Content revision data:
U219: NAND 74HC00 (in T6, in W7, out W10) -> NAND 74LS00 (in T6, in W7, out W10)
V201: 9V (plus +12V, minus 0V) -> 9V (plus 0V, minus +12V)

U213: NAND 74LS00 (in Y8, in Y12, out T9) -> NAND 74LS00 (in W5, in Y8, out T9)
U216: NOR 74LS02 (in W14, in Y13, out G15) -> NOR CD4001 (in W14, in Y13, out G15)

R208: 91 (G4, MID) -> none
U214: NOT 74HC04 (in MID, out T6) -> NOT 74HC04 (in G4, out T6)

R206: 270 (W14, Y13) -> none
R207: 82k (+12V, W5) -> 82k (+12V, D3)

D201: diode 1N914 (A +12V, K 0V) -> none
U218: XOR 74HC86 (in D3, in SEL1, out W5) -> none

--

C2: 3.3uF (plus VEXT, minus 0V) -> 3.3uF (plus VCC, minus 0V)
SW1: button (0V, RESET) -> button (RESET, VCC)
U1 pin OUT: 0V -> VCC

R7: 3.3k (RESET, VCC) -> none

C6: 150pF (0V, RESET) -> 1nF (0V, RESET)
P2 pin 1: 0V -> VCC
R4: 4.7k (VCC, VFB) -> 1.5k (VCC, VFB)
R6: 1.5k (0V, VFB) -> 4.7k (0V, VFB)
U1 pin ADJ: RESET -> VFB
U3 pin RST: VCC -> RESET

* * *

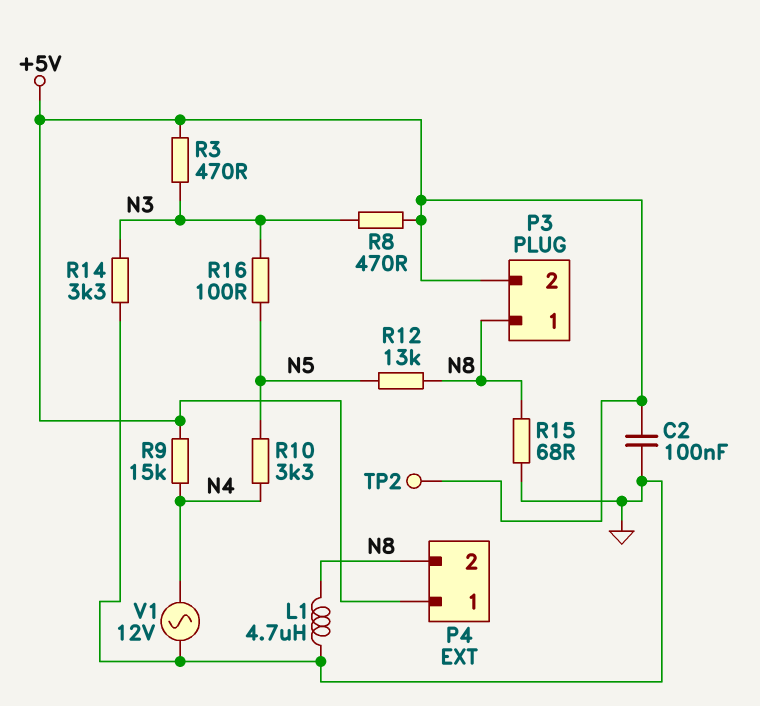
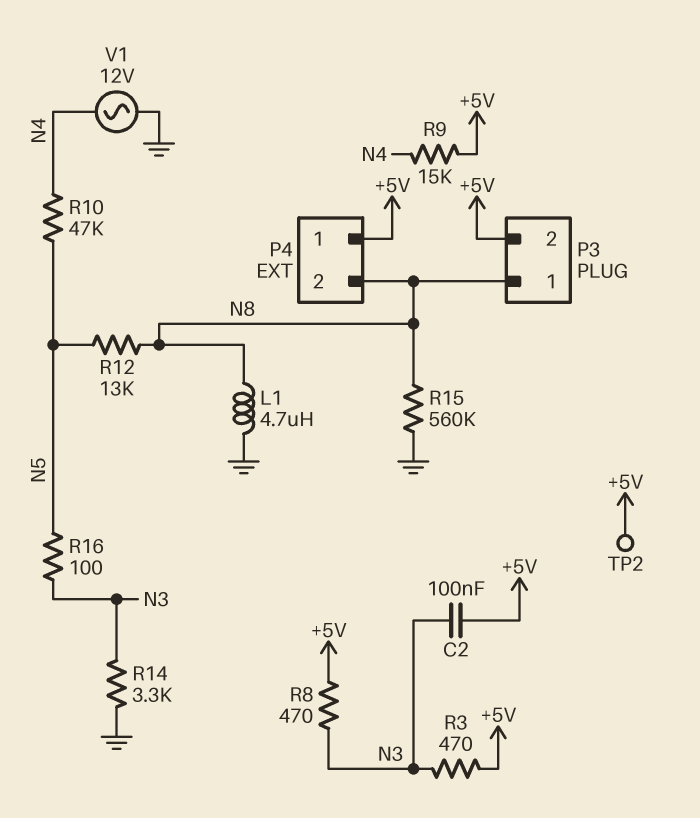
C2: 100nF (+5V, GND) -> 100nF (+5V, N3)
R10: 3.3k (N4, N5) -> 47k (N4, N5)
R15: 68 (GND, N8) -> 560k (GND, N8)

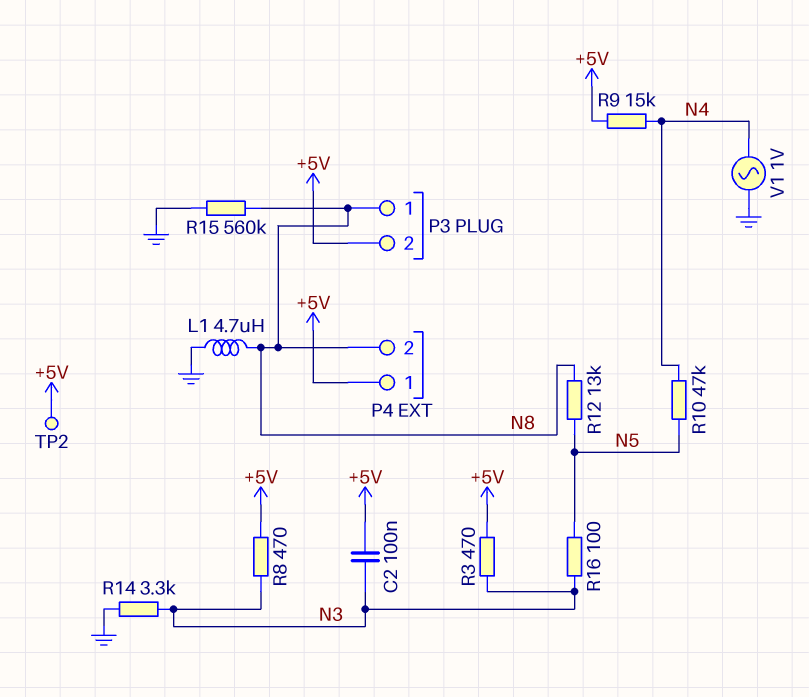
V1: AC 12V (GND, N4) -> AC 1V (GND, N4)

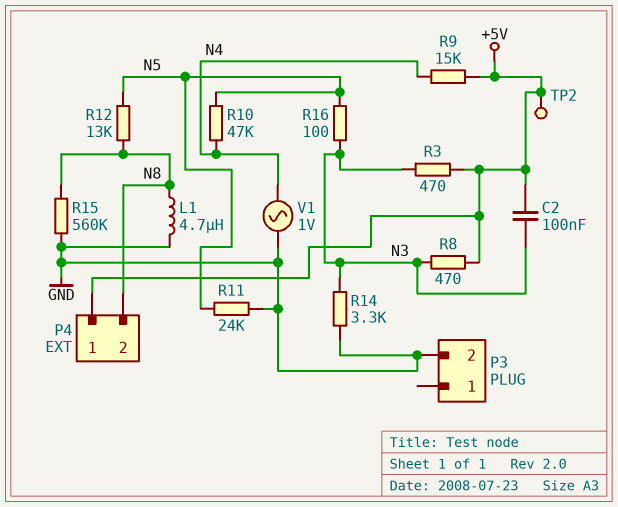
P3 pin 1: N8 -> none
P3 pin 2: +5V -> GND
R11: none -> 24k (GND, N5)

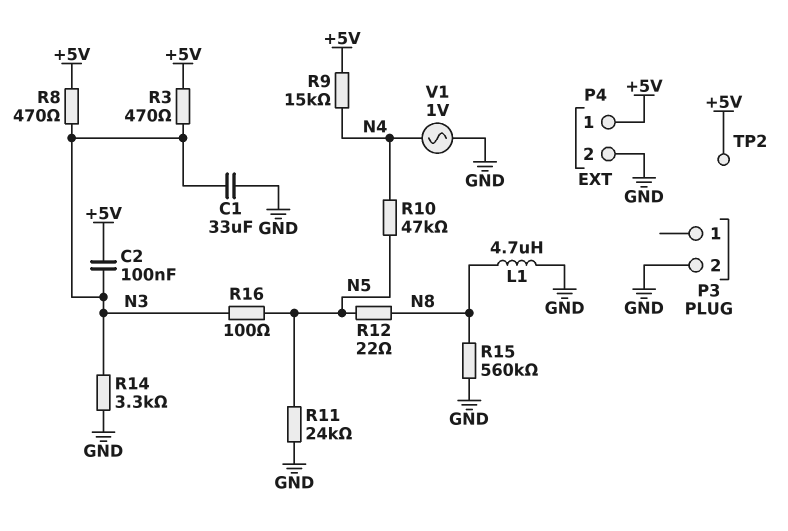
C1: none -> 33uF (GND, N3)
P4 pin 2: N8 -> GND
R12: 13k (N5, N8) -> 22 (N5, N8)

WHAT THIS TASK INVOLVES: Give the number of lines above that contain the word "none", with no other text.

EXERCISE SOLUTION: 8